● About this task
In the entries that follow, the line with "stool: (378, 124) -> (663, 386), added" opens the range and the line with "chair: (226, 379) -> (222, 625), turned 102" closes it; repeat that range exactly, both lines included.

══════════════════════════════

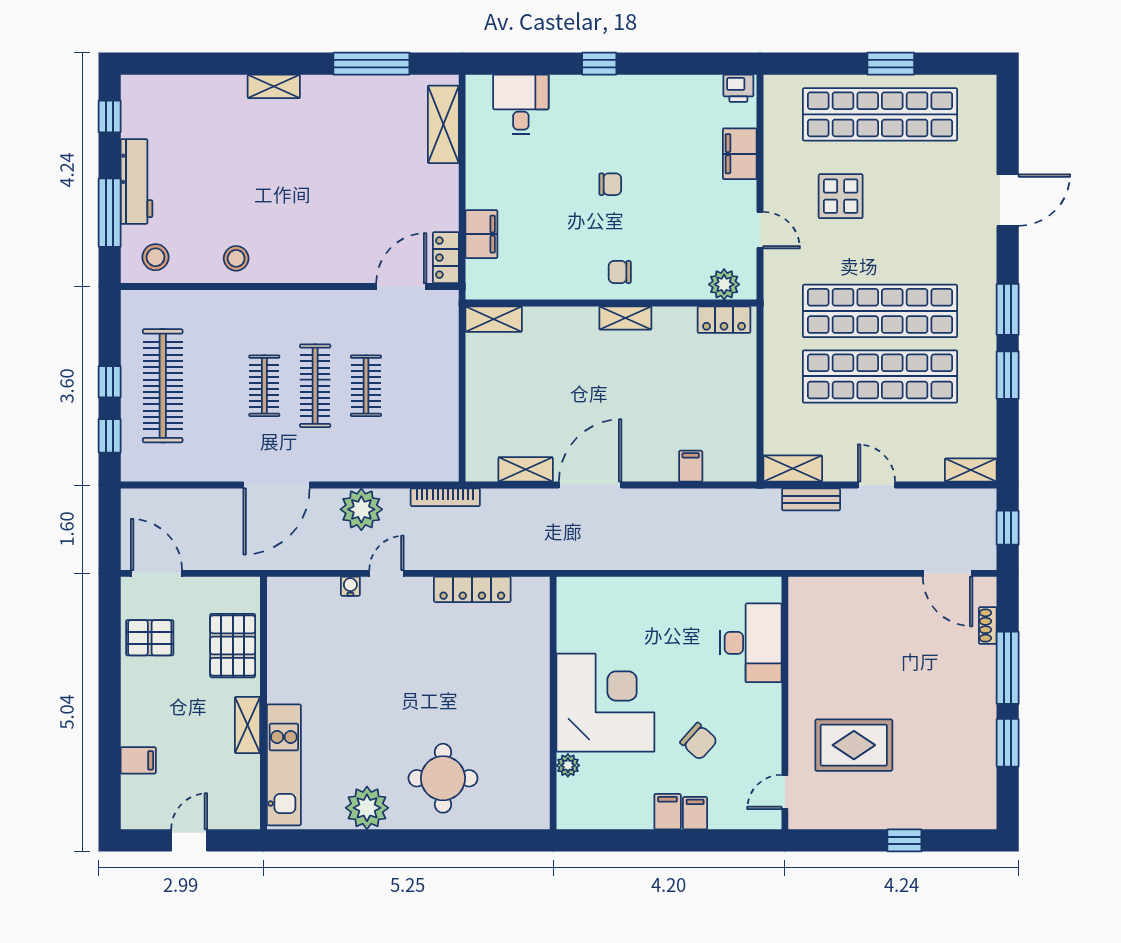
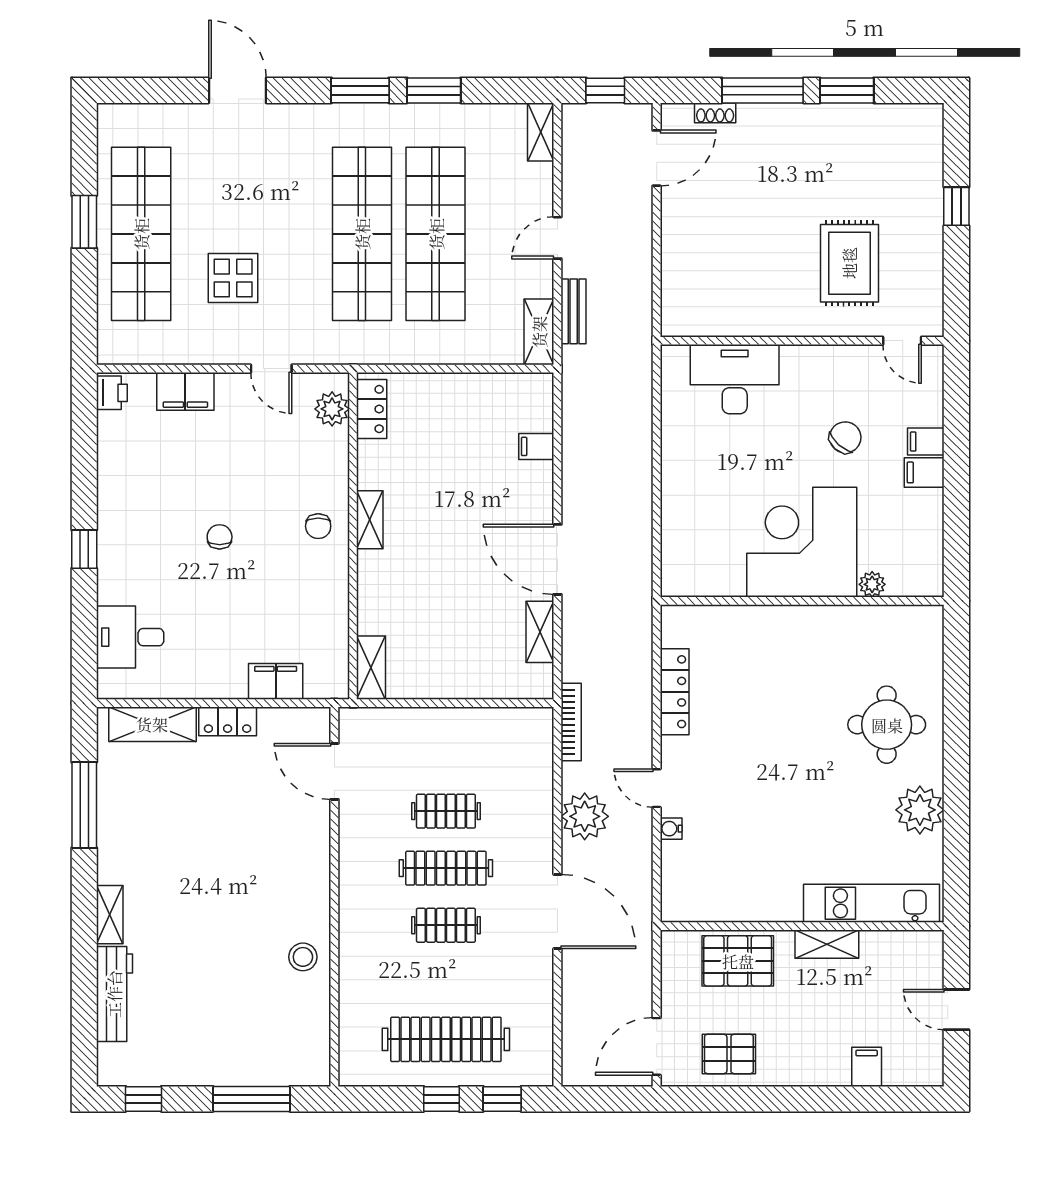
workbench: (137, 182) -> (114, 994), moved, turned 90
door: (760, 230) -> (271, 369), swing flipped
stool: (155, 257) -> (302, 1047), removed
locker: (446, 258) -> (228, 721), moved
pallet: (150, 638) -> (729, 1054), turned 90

══════════════════════════════

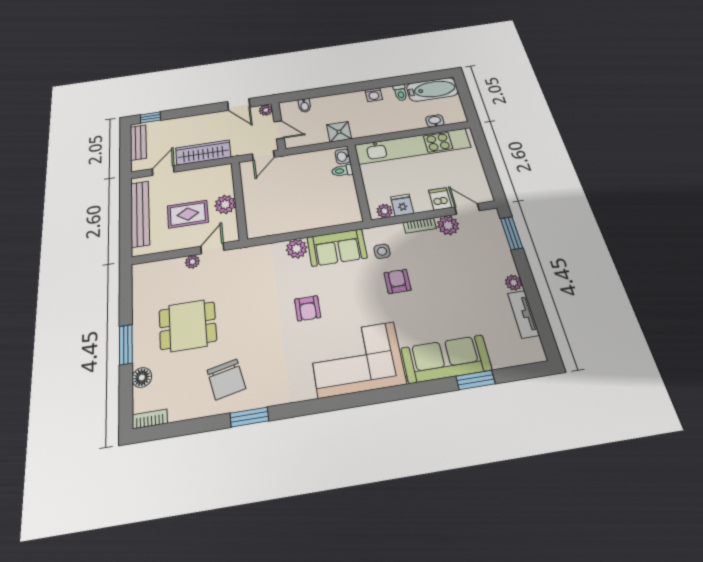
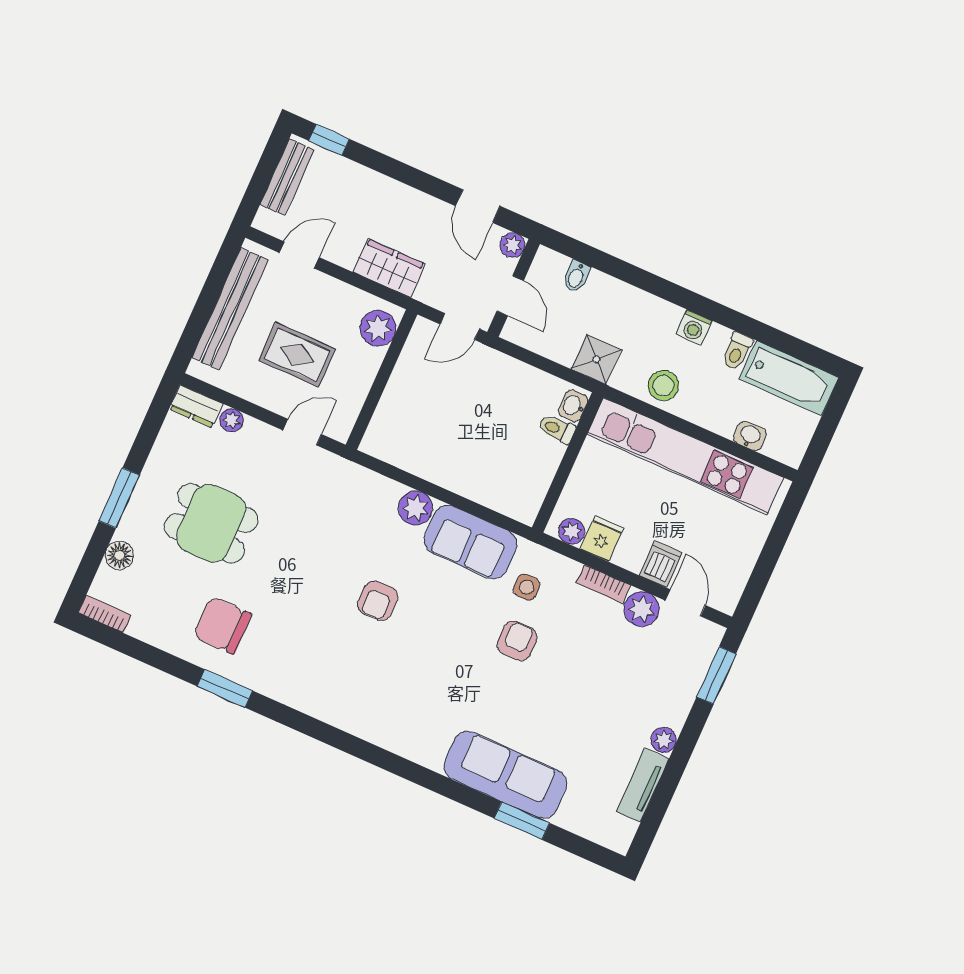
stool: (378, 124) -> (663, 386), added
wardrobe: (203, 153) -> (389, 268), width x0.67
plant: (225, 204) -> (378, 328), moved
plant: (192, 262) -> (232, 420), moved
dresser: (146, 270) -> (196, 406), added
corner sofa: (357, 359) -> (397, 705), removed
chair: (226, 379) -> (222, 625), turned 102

══════════════════════════════

● Solution
stool: (378, 124) -> (663, 386), added
wardrobe: (203, 153) -> (389, 268), width x0.67
plant: (225, 204) -> (378, 328), moved
plant: (192, 262) -> (232, 420), moved
dresser: (146, 270) -> (196, 406), added
corner sofa: (357, 359) -> (397, 705), removed
chair: (226, 379) -> (222, 625), turned 102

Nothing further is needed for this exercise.